__What this task involves__:
In the records below, please retype word for word every line from the one containing "(209, 209) = (334, 177): red" through the final one, both included, and nothing else.

Image sets with object changes

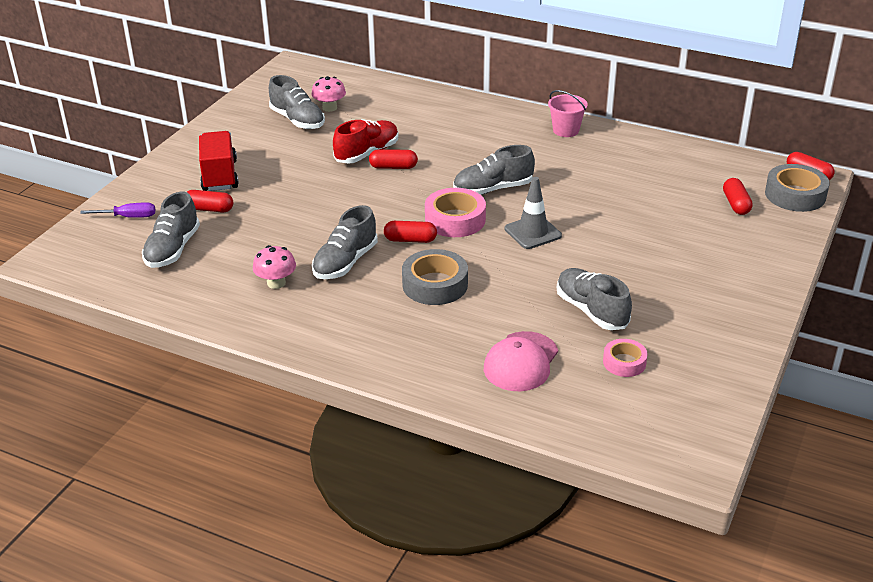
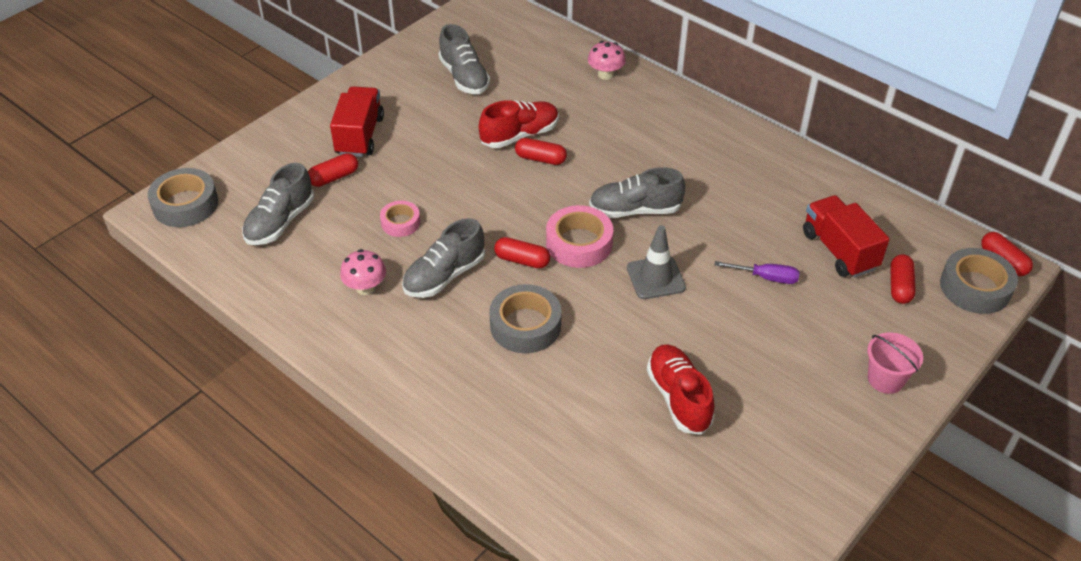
camera: 15 degrees right, 10 degrees up
(73, 251) = (185, 204): none -> grey tape
(128, 217) = (252, 171): purple screwdriver -> purple screwdriver (766, 277)
(209, 209) = (334, 177): red capsule -> red capsule turned 60 degrees counterclockwise
(329, 108) = (503, 66): pink mushroom -> pink mushroom (605, 74)
(521, 362) = (577, 448): pink cap -> none
(566, 130) = (746, 144): pink bucket -> pink bucket (885, 379)
(591, 311) = (678, 398): grey shoe -> red shoe
(624, 362) = (687, 476): pink tape -> pink tape (400, 223)
(676, 189) = (839, 250): none -> red truck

__Reply__:
(209, 209) = (334, 177): red capsule -> red capsule turned 60 degrees counterclockwise
(329, 108) = (503, 66): pink mushroom -> pink mushroom (605, 74)
(521, 362) = (577, 448): pink cap -> none
(566, 130) = (746, 144): pink bucket -> pink bucket (885, 379)
(591, 311) = (678, 398): grey shoe -> red shoe
(624, 362) = (687, 476): pink tape -> pink tape (400, 223)
(676, 189) = (839, 250): none -> red truck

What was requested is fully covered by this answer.